** What you are asked to do **
Extract each line from the rows below that contains the string "Clarinetto".

** Stored data entries **
START

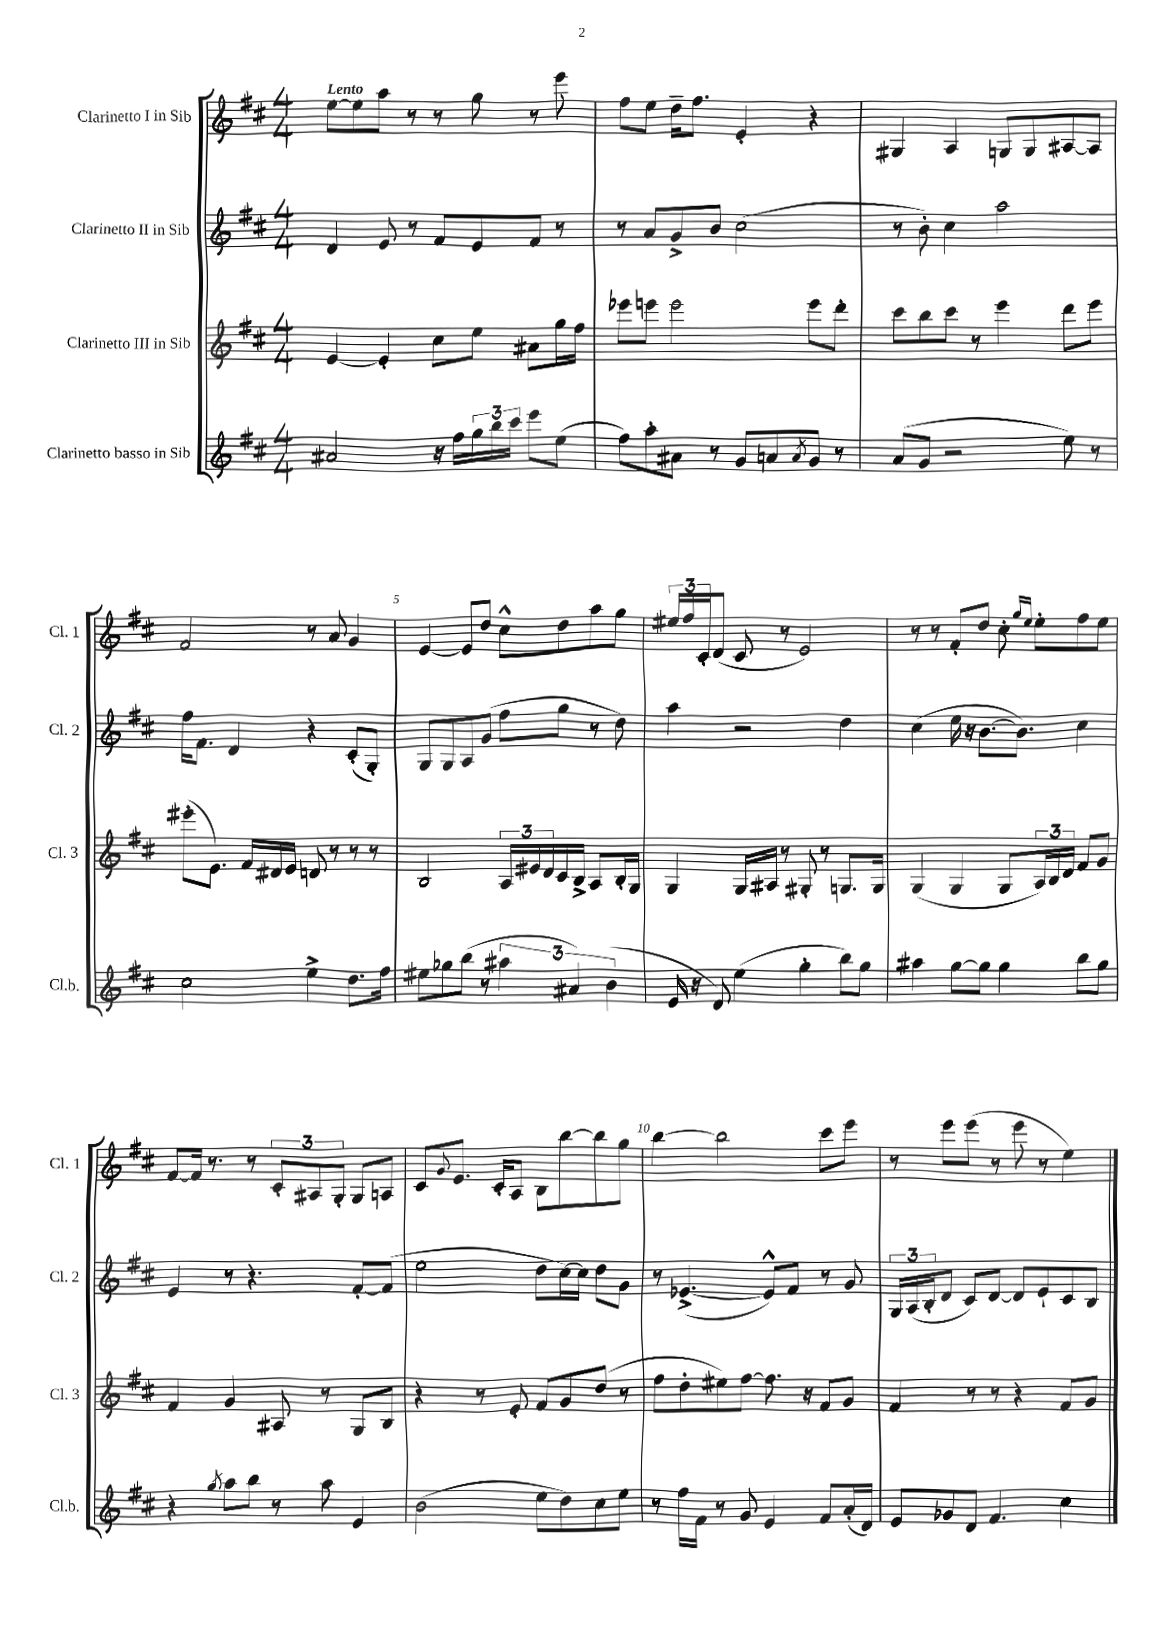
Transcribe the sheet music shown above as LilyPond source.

<<
\new StaffGroup <<
\new Staff = "s0" \with { instrumentName = "Clarinetto I in Sib" shortInstrumentName = "Cl. 1" } {
    \clef treble \key d \major \numericTimeSignature \time 4/4 \tempo "Lento"
    e''8~ e''8 a''8 r8 r8 g''8 r8 e'''8 |
    fis''8 e''8 d''16-- fis''8. e'4-. r4 |
    gis4 a4 g8 g8 ais8~ ais8 |
    fis'2 r8 a'8 g'4 |
    e'4~ e'8 d''8 cis''8-^ d''8 a''8 g''8 |
    \tuplet 3/2 { eis''16 fis''16 cis'16-. } d'8( cis'8 r8 e'2) |
    r8 r8 fis'8-. d''8 cis''8-. \grace { g''16 e''16 } e''8-. fis''8 e''8 |
    fis'8~ fis'16 r8. r8 \tuplet 3/2 { cis'8-. ais8 g8-. } g8 a8 |
    cis'8 \appoggiatura { g'8 } e'8. cis'16-. a8 b8 b''8~ b''8 g''8 |
    b''4~ b''2 cis'''8 e'''8 |
    r8 e'''8 e'''8( r8 e'''8 r8 e''4) \bar "|." |
}
\new Staff = "s1" \with { instrumentName = "Clarinetto II in Sib" shortInstrumentName = "Cl. 2" } {
    \clef treble \key d \major \numericTimeSignature \time 4/4
    d'4 e'8 r8 fis'8 e'8 fis'8 r8 |
    r8 a'8 g'8-> b'8 cis''2( |
    r8 b'8-.) cis''4 a''2 |
    fis''16 fis'8. d'4 r4 cis'8-.( g8-.) |
    g8 g8 a8 g'8( fis''8 g''8 r8 d''8) |
    a''4 r2 d''4 |
    cis''4( e''16 r16 b'8.~ b'8.) cis''4 |
    e'4 r8 r4. fis'8~-. fis'8( |
    e''2 d''8 cis''16~) cis''16 d''8 g'8 |
    r8 ees'4.~->( ees'8-^) fis'8 r8 g'8 |
    \tuplet 3/2 { g16 a16( b16-. } d'8 cis'8) d'8~ d'8 e'8-! cis'8 b8 \bar "|." |
}
\new Staff = "s2" \with { instrumentName = "Clarinetto III in Sib" shortInstrumentName = "Cl. 3" } {
    \clef treble \key d \major \numericTimeSignature \time 4/4
    e'4~ e'4-. cis''8 e''8 ais'8 g''16 fis''16 |
    ees'''8 e'''8 e'''2 e'''8 d'''8-. |
    cis'''8 b''8 cis'''8 r8 e'''4 d'''8 e'''8 |
    eis'''8-.( e'8.) fis'16 dis'16 e'16 d'8 r8 r8 r8 |
    b2 \tuplet 3/2 { a16 eis'16 d'16 } cis'16 b16-> a8 b16-. g16 |
    g4 g16 ais16 r8 gis8-. r8 g8. g16 |
    g4( g4 g8 \tuplet 3/2 { a16) b16 d'16 } fis'8 g'8 |
    fis'4 g'4 ais8 r8 g8 b8 |
    r4 r8 e'8-. fis'8 g'8 d''8( r8 |
    fis''8 d''8-. eis''8) fis''8~ fis''8. r16 fis'8 g'8 |
    fis'4 r8 r8 r4 fis'8 g'8 \bar "|." |
}
\new Staff = "s3" \with { instrumentName = "Clarinetto basso in Sib" shortInstrumentName = "Cl.b." } {
    \clef treble \key d \major \numericTimeSignature \time 4/4
    ais'2 r16 fis''16 \tuplet 3/2 { g''16 b''16 cis'''16 } e'''8 e''8( |
    fis''8) a''8-. ais'8 r8 g'8 a'8 \acciaccatura { a'8 } g'8 r8 |
    a'8( g'8 r2 e''8) r8 |
    cis''2 e''4-> d''8. fis''16 |
    eis''8 ges''8 b''8( r8 \tuplet 3/2 { ais''4 ais'4) b'4( } |
    e'16 r16 d'8) e''4( g''4-. b''8) g''8 |
    ais''4 g''8~ g''8 g''4 b''8 g''8 |
    r4 \acciaccatura { g''8 } a''8 b''8 r8 a''8 e'4 |
    b'2( e''8 d''8) cis''8 e''8 |
    r8 fis''16 fis'16 r8 g'8 e'4 fis'8 a'16-.( d'16) |
    e'8 ges'8 d'8 fis'4. cis''4 \bar "|." |
}
>>
>>
\layout { \context { \Score \override BarNumber.break-visibility = ##(#f #t #t) barNumberVisibility = #(every-nth-bar-number-visible 5) } }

END

** The output **
\new Staff = "s0" \with { instrumentName = "Clarinetto I in Sib" shortInstrumentName = "Cl. 1" } {
\new Staff = "s1" \with { instrumentName = "Clarinetto II in Sib" shortInstrumentName = "Cl. 2" } {
\new Staff = "s2" \with { instrumentName = "Clarinetto III in Sib" shortInstrumentName = "Cl. 3" } {
\new Staff = "s3" \with { instrumentName = "Clarinetto basso in Sib" shortInstrumentName = "Cl.b." } {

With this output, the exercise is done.